ACTION ITEM: Pull every line holding the string "signals" from the records below.

[Stored items]
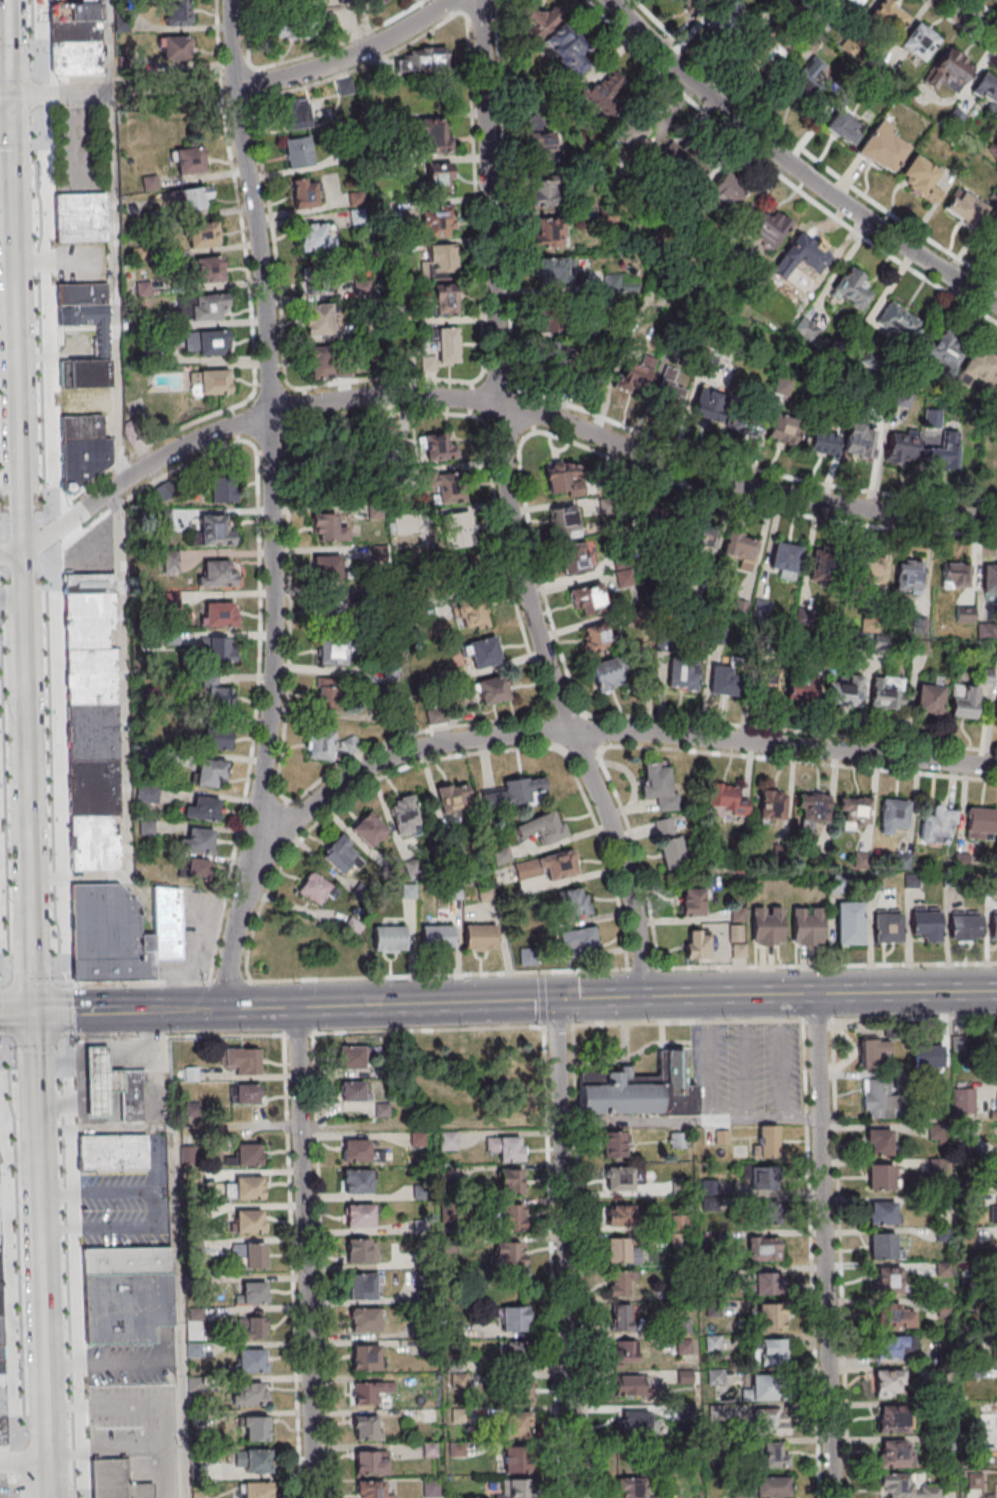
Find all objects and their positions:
building: (853, 2)
building: (691, 3)
street lamp: (28, 8)
building: (177, 13)
building: (75, 14)
building: (890, 17)
building: (724, 18)
road: (971, 18)
parking lot: (22, 20)
building: (542, 23)
building: (289, 28)
building: (76, 33)
road: (32, 34)
road: (41, 34)
building: (920, 42)
road: (13, 44)
road: (34, 44)
road: (9, 46)
building: (175, 47)
building: (564, 51)
building: (768, 52)
road: (308, 55)
road: (347, 56)
building: (76, 60)
building: (426, 60)
street lamp: (29, 68)
building: (950, 70)
road: (38, 75)
building: (806, 85)
building: (607, 89)
road: (5, 90)
building: (986, 90)
road: (38, 93)
road: (61, 93)
traffic signals: (10, 94)
road: (5, 99)
building: (295, 114)
road: (39, 124)
street lamp: (31, 127)
building: (844, 127)
building: (429, 129)
road: (14, 144)
road: (34, 144)
building: (541, 147)
building: (882, 147)
parking lot: (81, 149)
building: (298, 151)
building: (190, 160)
building: (687, 160)
road: (793, 165)
road: (12, 175)
parking lot: (26, 175)
building: (438, 178)
building: (922, 178)
building: (727, 191)
building: (304, 193)
building: (543, 193)
building: (191, 197)
building: (965, 209)
building: (81, 219)
building: (436, 222)
building: (767, 228)
building: (549, 232)
building: (205, 235)
building: (316, 237)
road: (114, 240)
building: (996, 243)
street lamp: (34, 248)
building: (801, 256)
building: (441, 262)
parking lot: (81, 263)
building: (208, 270)
building: (553, 271)
building: (318, 280)
building: (851, 288)
parking lot: (1, 296)
building: (443, 303)
building: (205, 307)
parking lot: (29, 313)
road: (251, 315)
building: (318, 321)
building: (897, 321)
street lamp: (36, 325)
road: (46, 327)
road: (39, 328)
road: (16, 331)
building: (551, 338)
building: (212, 342)
building: (945, 350)
building: (444, 351)
building: (329, 364)
building: (982, 368)
building: (631, 378)
building: (214, 381)
building: (85, 386)
street lamp: (38, 400)
building: (708, 402)
road: (496, 407)
parking lot: (3, 419)
building: (785, 428)
building: (408, 431)
parking lot: (32, 432)
building: (823, 440)
building: (858, 442)
building: (334, 444)
building: (898, 448)
building: (443, 449)
building: (940, 455)
street lamp: (39, 470)
building: (561, 476)
road: (19, 479)
building: (222, 489)
building: (449, 491)
road: (270, 504)
road: (508, 507)
road: (39, 513)
road: (4, 514)
road: (19, 514)
building: (644, 516)
road: (48, 517)
street lamp: (0, 521)
building: (569, 525)
building: (324, 527)
building: (214, 529)
building: (451, 531)
road: (48, 533)
building: (743, 550)
parking lot: (89, 552)
road: (10, 553)
road: (49, 559)
building: (785, 559)
building: (575, 560)
street lamp: (41, 563)
building: (821, 565)
building: (326, 568)
building: (871, 569)
street lamp: (1, 571)
road: (41, 573)
building: (217, 573)
road: (5, 574)
road: (21, 574)
building: (955, 575)
building: (909, 576)
building: (989, 578)
road: (258, 595)
building: (587, 600)
building: (221, 613)
building: (329, 613)
building: (475, 615)
building: (965, 615)
road: (23, 626)
street lamp: (44, 634)
building: (596, 639)
street lamp: (3, 641)
building: (217, 648)
building: (484, 652)
building: (331, 653)
parking lot: (38, 655)
building: (607, 677)
building: (683, 677)
building: (724, 680)
building: (767, 682)
building: (800, 689)
building: (850, 689)
building: (493, 690)
building: (328, 692)
building: (885, 692)
building: (218, 697)
street lamp: (45, 698)
building: (929, 700)
parking lot: (10, 702)
street lamp: (5, 703)
building: (964, 703)
building: (996, 708)
building: (92, 723)
road: (123, 731)
building: (215, 733)
road: (558, 734)
building: (320, 746)
road: (685, 750)
road: (582, 753)
road: (567, 754)
road: (597, 754)
road: (455, 755)
road: (26, 758)
street lamp: (6, 764)
street lamp: (47, 767)
building: (210, 773)
road: (50, 774)
road: (61, 774)
building: (659, 786)
building: (511, 792)
building: (147, 794)
building: (452, 797)
building: (726, 799)
building: (771, 805)
parking lot: (42, 806)
building: (854, 809)
building: (815, 810)
building: (403, 813)
building: (893, 815)
road: (4, 818)
building: (979, 823)
building: (937, 825)
building: (664, 826)
building: (542, 827)
building: (146, 828)
building: (367, 829)
street lamp: (48, 834)
building: (198, 839)
street lamp: (8, 841)
building: (672, 853)
building: (339, 854)
building: (501, 855)
parking lot: (14, 856)
road: (29, 862)
building: (546, 866)
building: (197, 869)
building: (315, 887)
building: (407, 890)
building: (453, 892)
building: (485, 893)
street lamp: (10, 901)
building: (692, 901)
building: (575, 902)
street lamp: (50, 909)
building: (166, 922)
building: (849, 923)
building: (925, 924)
building: (351, 925)
building: (767, 925)
building: (807, 926)
building: (887, 926)
building: (965, 927)
building: (993, 928)
building: (479, 935)
building: (108, 936)
building: (388, 937)
building: (436, 937)
parking lot: (194, 939)
building: (578, 940)
building: (697, 944)
building: (527, 956)
road: (32, 959)
street lamp: (11, 964)
road: (825, 964)
street lamp: (53, 966)
road: (642, 968)
road: (1, 975)
road: (437, 975)
road: (7, 977)
road: (32, 977)
road: (56, 977)
road: (229, 981)
road: (2, 982)
road: (61, 982)
road: (137, 982)
road: (1, 985)
road: (776, 993)
traffic signals: (557, 998)
road: (427, 1002)
road: (259, 1007)
road: (167, 1008)
road: (202, 1008)
road: (2, 1009)
road: (74, 1009)
road: (133, 1009)
road: (62, 1010)
road: (16, 1011)
traffic signals: (34, 1011)
road: (912, 1018)
road: (816, 1020)
road: (686, 1021)
road: (558, 1025)
road: (427, 1029)
road: (297, 1033)
road: (96, 1034)
road: (174, 1036)
road: (63, 1038)
road: (3, 1039)
road: (1, 1041)
road: (58, 1044)
road: (35, 1045)
road: (9, 1046)
road: (1, 1049)
street lamp: (57, 1050)
building: (872, 1053)
road: (746, 1056)
building: (353, 1057)
road: (709, 1057)
road: (781, 1057)
building: (927, 1057)
street lamp: (14, 1060)
road: (93, 1060)
building: (239, 1060)
building: (99, 1084)
building: (640, 1090)
building: (353, 1091)
building: (244, 1094)
building: (130, 1098)
building: (879, 1100)
building: (964, 1101)
road: (36, 1103)
street lamp: (16, 1119)
street lamp: (59, 1120)
road: (154, 1124)
road: (518, 1125)
building: (768, 1139)
building: (447, 1141)
building: (879, 1143)
building: (613, 1145)
building: (506, 1148)
building: (359, 1151)
building: (112, 1153)
building: (245, 1155)
building: (881, 1176)
building: (764, 1178)
building: (619, 1179)
building: (356, 1181)
building: (511, 1181)
street lamp: (61, 1185)
building: (248, 1187)
road: (97, 1193)
parking lot: (127, 1204)
street lamp: (19, 1205)
building: (993, 1209)
building: (764, 1211)
building: (881, 1213)
building: (359, 1215)
building: (619, 1215)
building: (512, 1217)
road: (40, 1221)
building: (249, 1221)
road: (140, 1226)
road: (877, 1231)
road: (823, 1245)
building: (883, 1245)
road: (17, 1246)
road: (564, 1248)
building: (765, 1249)
building: (357, 1250)
building: (620, 1251)
road: (305, 1252)
building: (509, 1254)
building: (252, 1255)
parking lot: (27, 1257)
street lamp: (64, 1262)
building: (127, 1264)
road: (319, 1265)
road: (291, 1266)
road: (6, 1267)
road: (66, 1270)
road: (74, 1270)
building: (891, 1280)
street lamp: (22, 1281)
building: (618, 1283)
building: (767, 1283)
building: (365, 1286)
building: (250, 1292)
building: (126, 1309)
parking lot: (58, 1311)
road: (179, 1311)
building: (897, 1315)
building: (623, 1318)
building: (770, 1318)
building: (365, 1319)
building: (514, 1319)
building: (253, 1327)
street lamp: (66, 1330)
building: (0, 1339)
building: (895, 1346)
building: (770, 1352)
building: (625, 1353)
road: (44, 1354)
building: (0, 1356)
building: (365, 1357)
building: (252, 1360)
parking lot: (133, 1362)
road: (113, 1363)
street lamp: (25, 1365)
building: (516, 1373)
building: (1, 1377)
building: (889, 1383)
building: (631, 1386)
building: (764, 1389)
building: (368, 1391)
building: (251, 1394)
building: (1, 1404)
street lamp: (68, 1418)
building: (891, 1419)
building: (769, 1421)
building: (633, 1423)
building: (2, 1424)
building: (518, 1425)
building: (254, 1428)
building: (365, 1428)
parking lot: (138, 1431)
street lamp: (26, 1433)
road: (74, 1434)
road: (47, 1436)
building: (2, 1439)
road: (20, 1440)
building: (896, 1453)
road: (36, 1454)
building: (774, 1456)
road: (23, 1460)
building: (252, 1460)
building: (516, 1460)
road: (11, 1461)
building: (371, 1462)
road: (5, 1477)
street lamp: (15, 1479)
road: (49, 1479)
building: (115, 1481)
parking lot: (64, 1484)
road: (10, 1485)
building: (896, 1485)
street lamp: (70, 1487)
building: (634, 1487)
building: (773, 1487)
building: (431, 1488)
building: (371, 1489)
building: (514, 1489)
parking lot: (3, 1490)
building: (255, 1490)
building: (929, 1491)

TASK OUTPUT:
traffic signals: (10, 94)
traffic signals: (557, 998)
traffic signals: (34, 1011)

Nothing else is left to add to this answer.